■ **EXERCISE**:
Repeat, line for line, only the span that opens at the "L2: 33mH (N_13, VDD) -> 330uH (N_13, VDD)" line and closes at the final line below. Skip the pictures.
============================================================
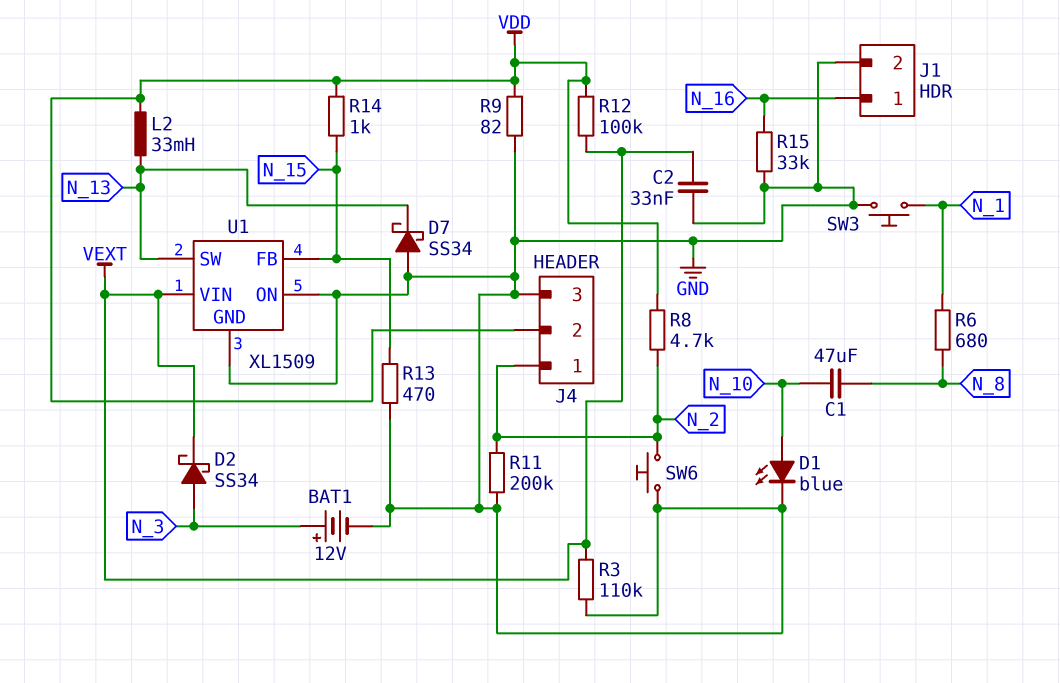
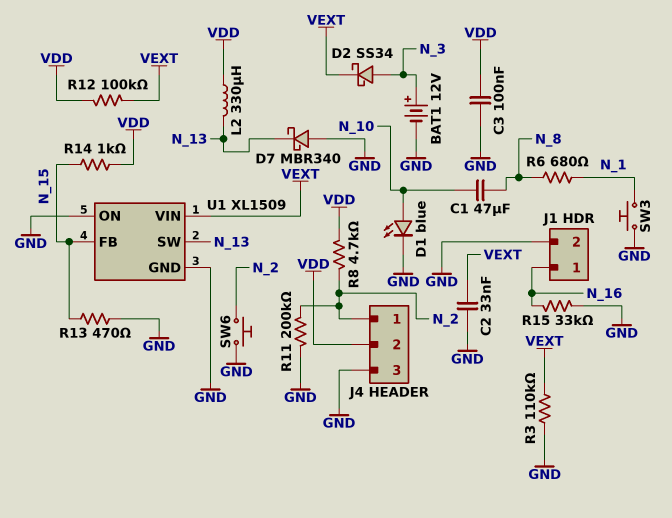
C3: none -> 100nF (GND, VDD)
D7: schottky SS34 (A GND, K N_13) -> schottky MBR340 (A GND, K N_13)
L2: 33mH (N_13, VDD) -> 330uH (N_13, VDD)
R9: 82 (GND, VDD) -> none

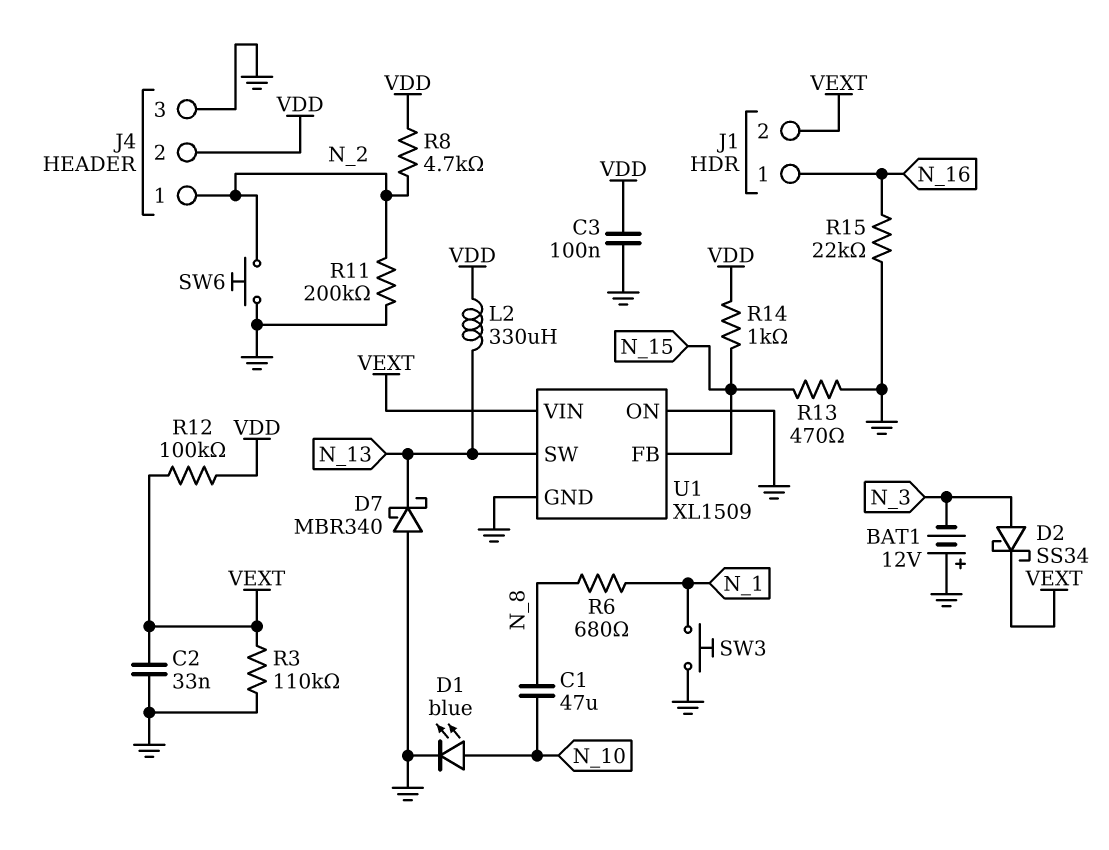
BAT1: 12V (plus N_3, minus GND) -> 12V (plus GND, minus N_3)
J1 pin 2: GND -> VEXT
R15: 33k (GND, N_16) -> 22k (GND, N_16)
============================================================
■ **RESPONSE TO THE EXERCISE**:
L2: 33mH (N_13, VDD) -> 330uH (N_13, VDD)
R9: 82 (GND, VDD) -> none

BAT1: 12V (plus N_3, minus GND) -> 12V (plus GND, minus N_3)
J1 pin 2: GND -> VEXT
R15: 33k (GND, N_16) -> 22k (GND, N_16)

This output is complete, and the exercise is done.